## Source data

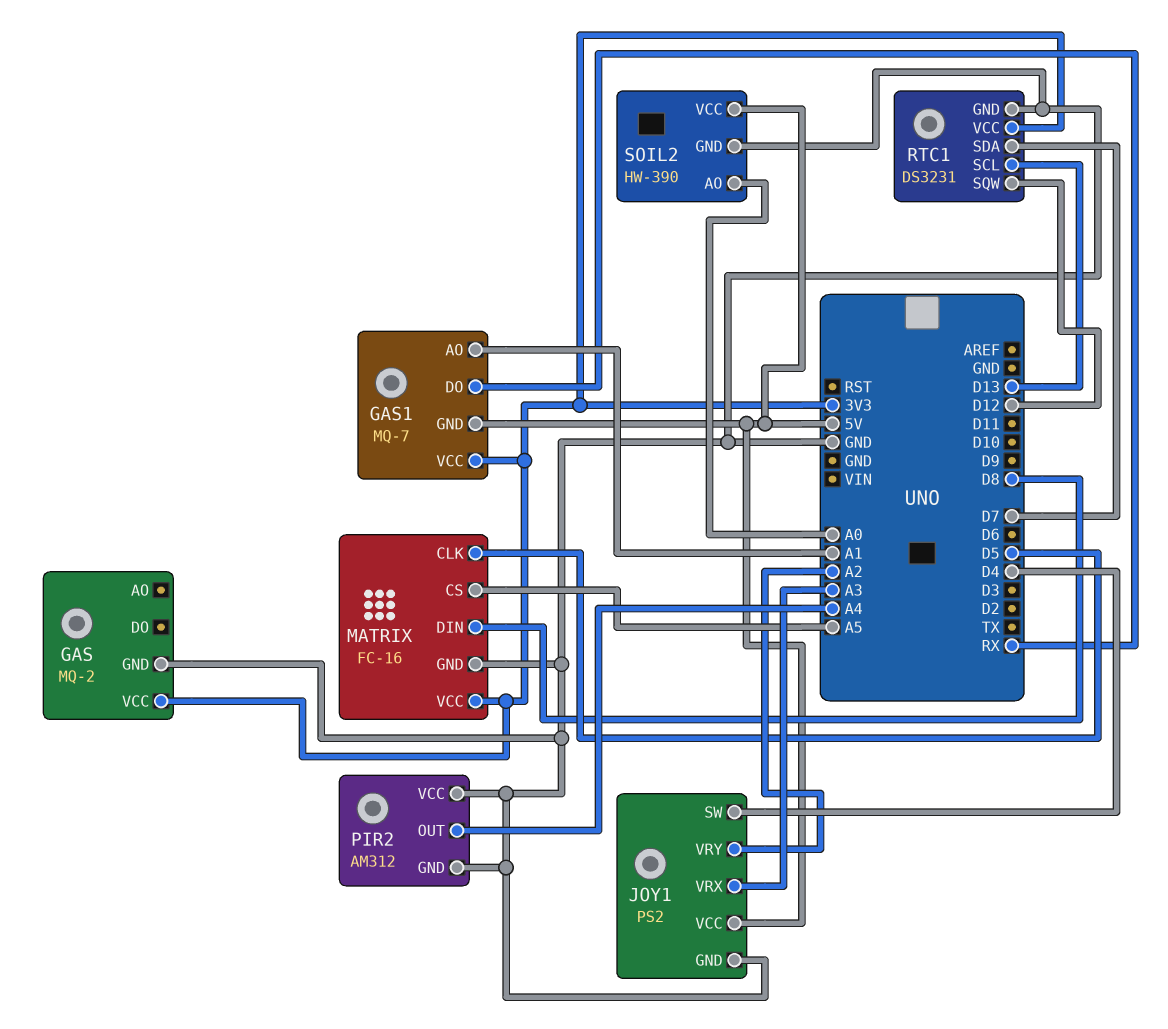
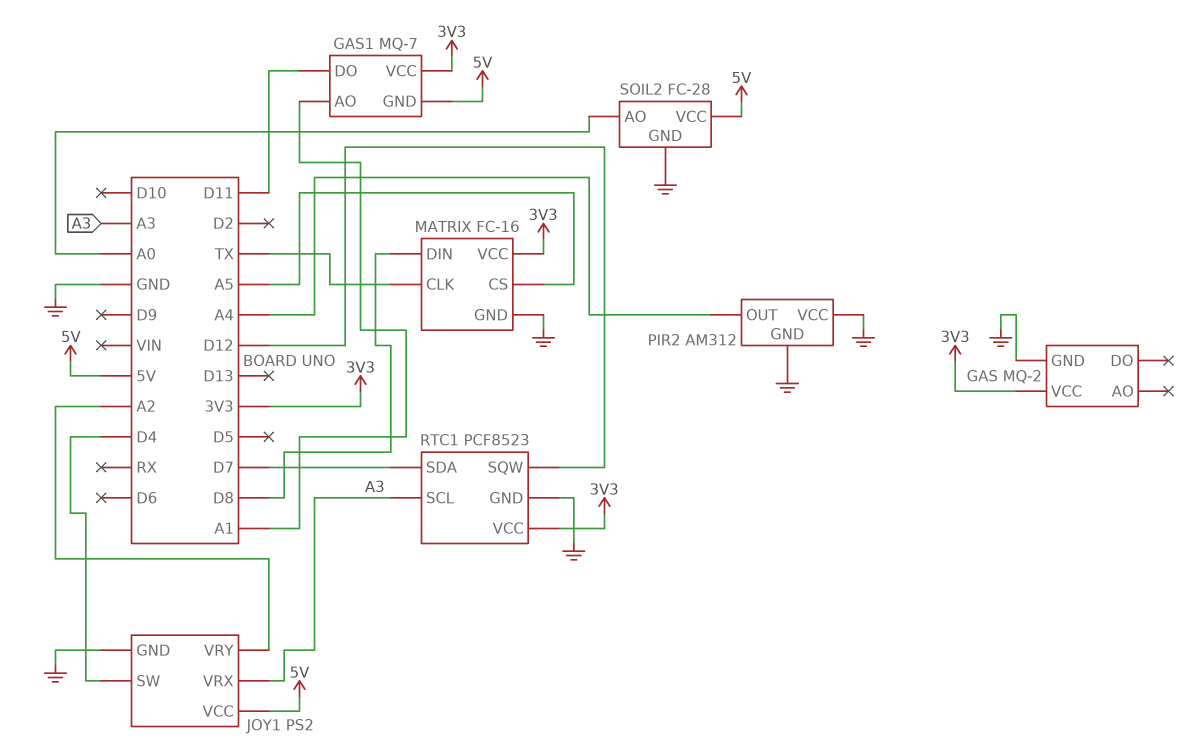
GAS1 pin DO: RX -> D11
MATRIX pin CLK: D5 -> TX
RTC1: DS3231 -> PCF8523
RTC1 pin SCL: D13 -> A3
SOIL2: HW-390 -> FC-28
---
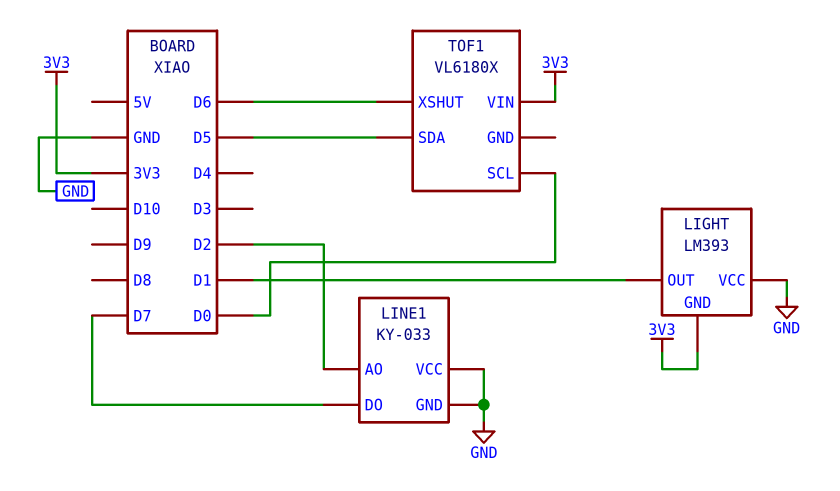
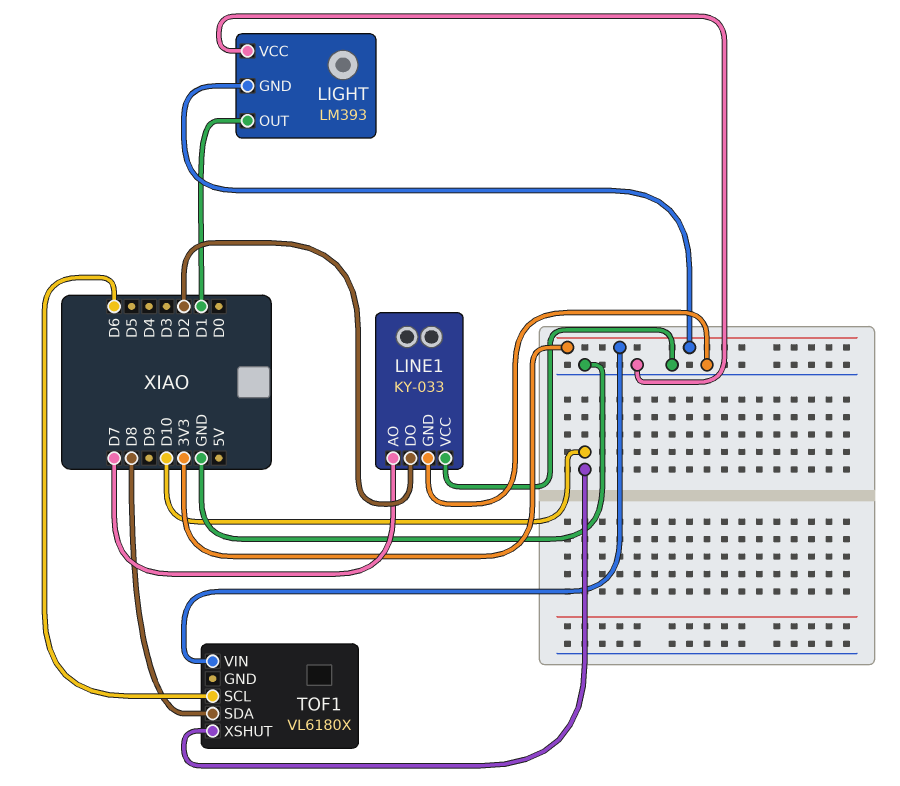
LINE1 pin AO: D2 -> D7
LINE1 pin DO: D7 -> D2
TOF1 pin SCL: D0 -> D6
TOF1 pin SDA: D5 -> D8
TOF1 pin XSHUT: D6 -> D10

## To do
Starting at the line that has "GAS1 pin DO: RX -> D11" in the records above, restate word for word every line until the one that has "SOIL2: HW-390 -> FC-28", and include that one as well.

## Written reply
GAS1 pin DO: RX -> D11
MATRIX pin CLK: D5 -> TX
RTC1: DS3231 -> PCF8523
RTC1 pin SCL: D13 -> A3
SOIL2: HW-390 -> FC-28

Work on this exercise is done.